_Task to carry out_. Exactly the lines below from the one with "black ruler [309,162,384,224]" up to and including the one with "camera: 75 degrees left, 5 degrees down" make up the answer, with nothing else added.

★ ★ ★

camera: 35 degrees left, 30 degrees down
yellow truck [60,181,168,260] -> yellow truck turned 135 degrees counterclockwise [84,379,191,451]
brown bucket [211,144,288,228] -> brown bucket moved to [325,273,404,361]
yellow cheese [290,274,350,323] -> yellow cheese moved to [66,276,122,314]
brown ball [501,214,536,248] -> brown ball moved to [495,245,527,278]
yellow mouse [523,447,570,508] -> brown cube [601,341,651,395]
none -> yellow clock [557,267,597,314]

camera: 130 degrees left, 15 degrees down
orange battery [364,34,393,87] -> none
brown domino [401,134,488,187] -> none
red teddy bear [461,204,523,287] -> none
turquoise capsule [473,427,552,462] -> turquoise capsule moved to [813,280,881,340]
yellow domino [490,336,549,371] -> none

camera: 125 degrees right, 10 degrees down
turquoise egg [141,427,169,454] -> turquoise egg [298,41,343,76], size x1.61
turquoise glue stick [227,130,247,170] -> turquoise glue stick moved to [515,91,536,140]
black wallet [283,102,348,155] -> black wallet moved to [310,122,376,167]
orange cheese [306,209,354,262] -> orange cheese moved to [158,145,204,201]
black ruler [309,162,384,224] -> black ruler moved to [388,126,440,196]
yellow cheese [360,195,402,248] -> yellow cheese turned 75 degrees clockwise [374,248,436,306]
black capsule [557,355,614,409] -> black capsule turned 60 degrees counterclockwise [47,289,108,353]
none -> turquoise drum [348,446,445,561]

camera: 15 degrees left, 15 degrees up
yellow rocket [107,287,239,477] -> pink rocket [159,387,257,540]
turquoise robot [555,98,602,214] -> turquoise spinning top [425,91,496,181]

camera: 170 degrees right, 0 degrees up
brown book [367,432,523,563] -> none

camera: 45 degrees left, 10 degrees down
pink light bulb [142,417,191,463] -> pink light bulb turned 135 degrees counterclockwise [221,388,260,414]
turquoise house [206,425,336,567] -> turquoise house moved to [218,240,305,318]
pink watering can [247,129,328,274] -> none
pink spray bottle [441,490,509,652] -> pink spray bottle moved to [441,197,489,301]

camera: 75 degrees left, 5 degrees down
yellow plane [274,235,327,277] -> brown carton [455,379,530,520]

★ ★ ★

_Answer area_.
black ruler [309,162,384,224] -> black ruler moved to [388,126,440,196]
yellow cheese [360,195,402,248] -> yellow cheese turned 75 degrees clockwise [374,248,436,306]
black capsule [557,355,614,409] -> black capsule turned 60 degrees counterclockwise [47,289,108,353]
none -> turquoise drum [348,446,445,561]

camera: 15 degrees left, 15 degrees up
yellow rocket [107,287,239,477] -> pink rocket [159,387,257,540]
turquoise robot [555,98,602,214] -> turquoise spinning top [425,91,496,181]

camera: 170 degrees right, 0 degrees up
brown book [367,432,523,563] -> none

camera: 45 degrees left, 10 degrees down
pink light bulb [142,417,191,463] -> pink light bulb turned 135 degrees counterclockwise [221,388,260,414]
turquoise house [206,425,336,567] -> turquoise house moved to [218,240,305,318]
pink watering can [247,129,328,274] -> none
pink spray bottle [441,490,509,652] -> pink spray bottle moved to [441,197,489,301]

camera: 75 degrees left, 5 degrees down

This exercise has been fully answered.